Reproduce the records below in full and without edits, omitting images.

------------------------------------

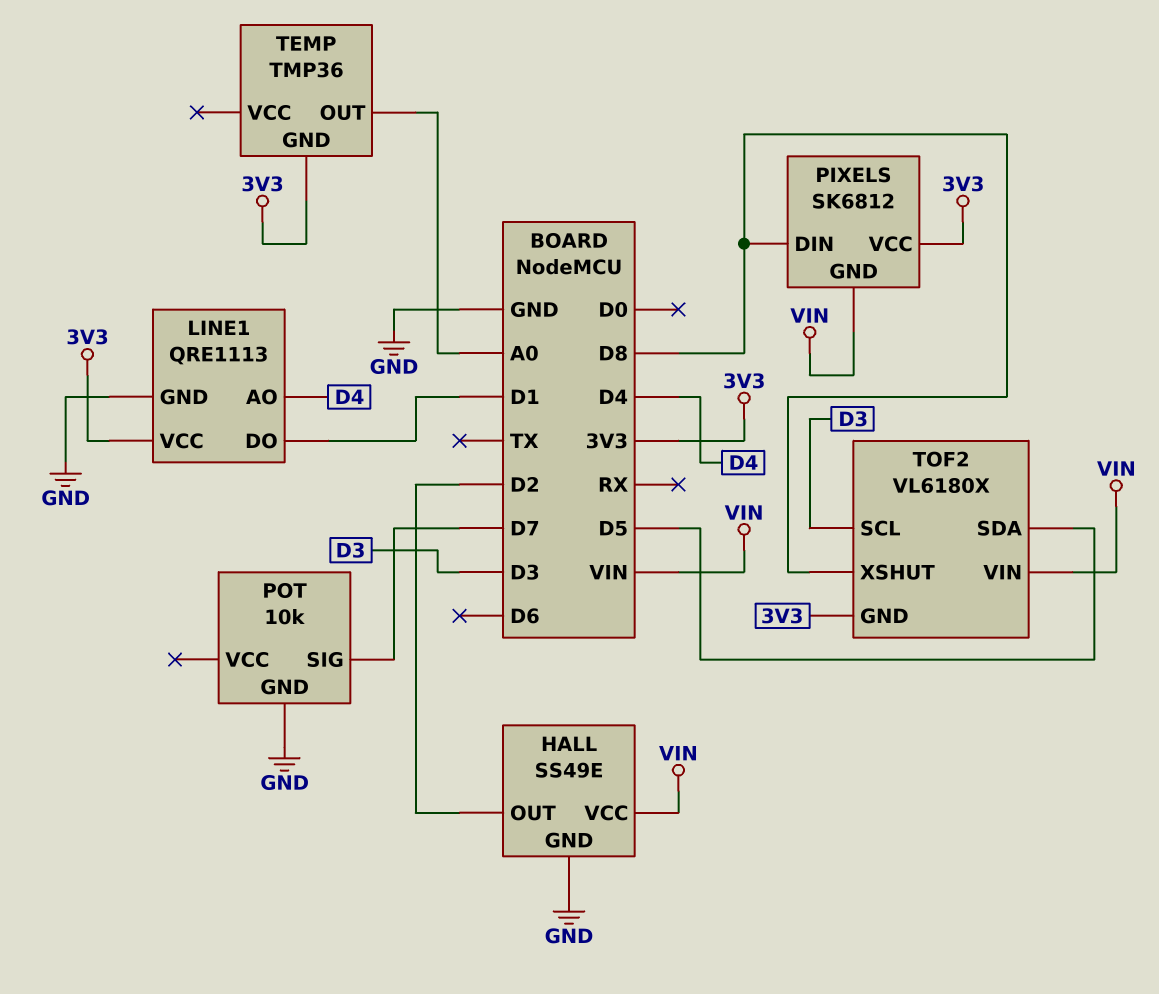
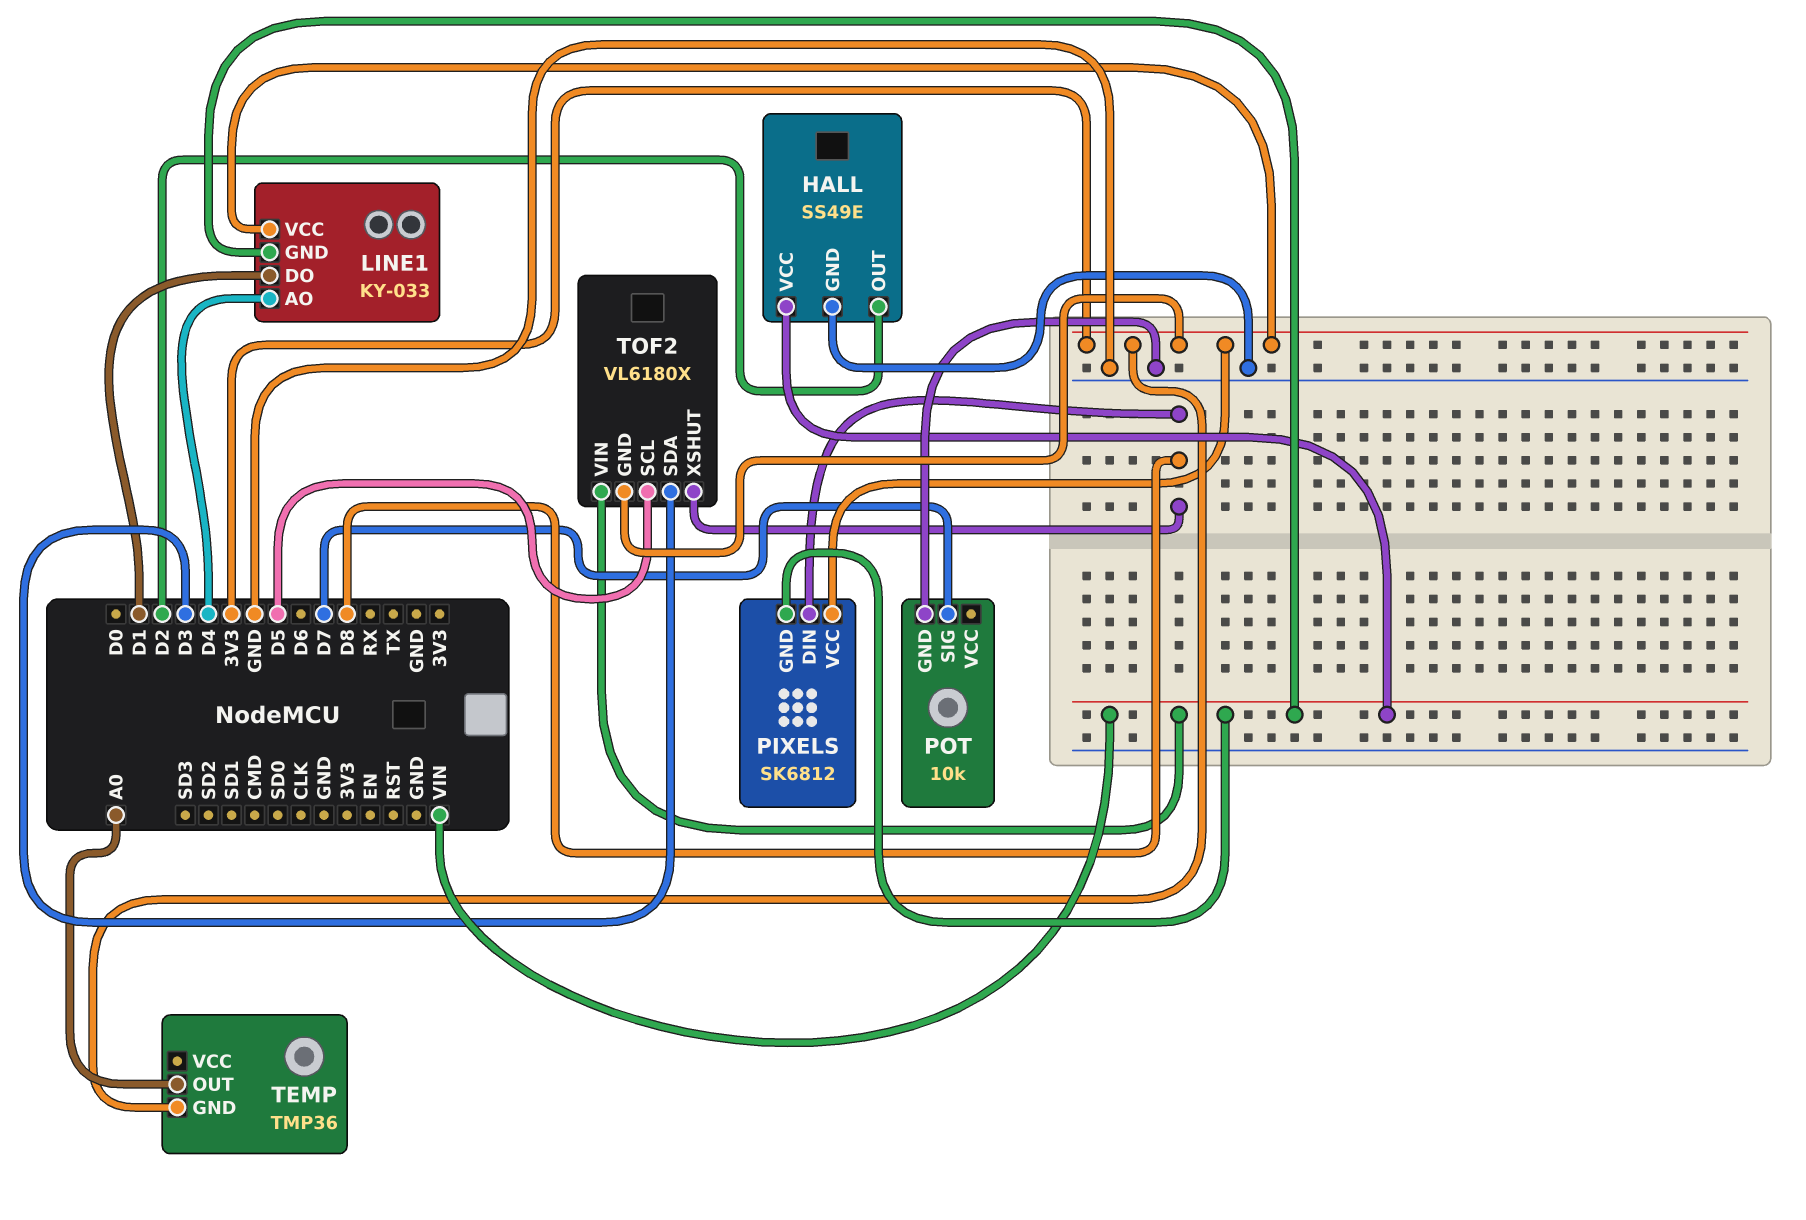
LINE1: QRE1113 -> KY-033
LINE1 pin GND: GND -> VIN
TOF2 pin SCL: D3 -> D5
TOF2 pin SDA: D5 -> D3

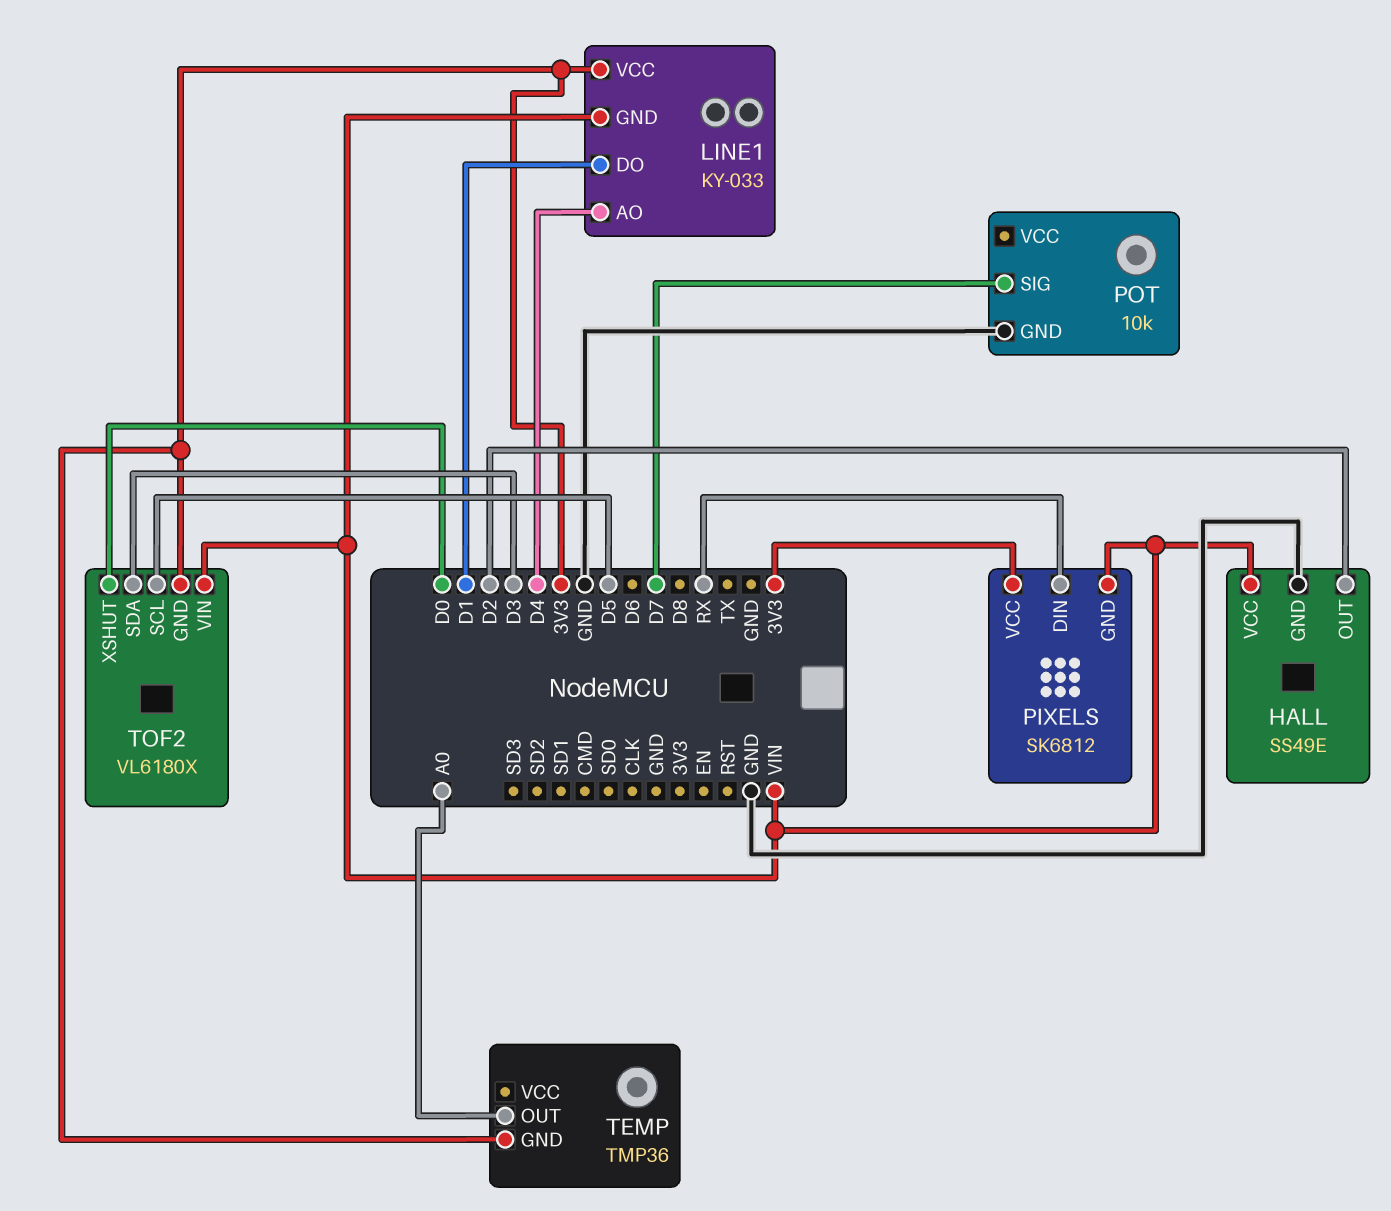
PIXELS pin DIN: D8 -> RX
TOF2 pin XSHUT: D8 -> D0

------------------------------------

» Solution to the problem
LINE1: QRE1113 -> KY-033
LINE1 pin GND: GND -> VIN
TOF2 pin SCL: D3 -> D5
TOF2 pin SDA: D5 -> D3

PIXELS pin DIN: D8 -> RX
TOF2 pin XSHUT: D8 -> D0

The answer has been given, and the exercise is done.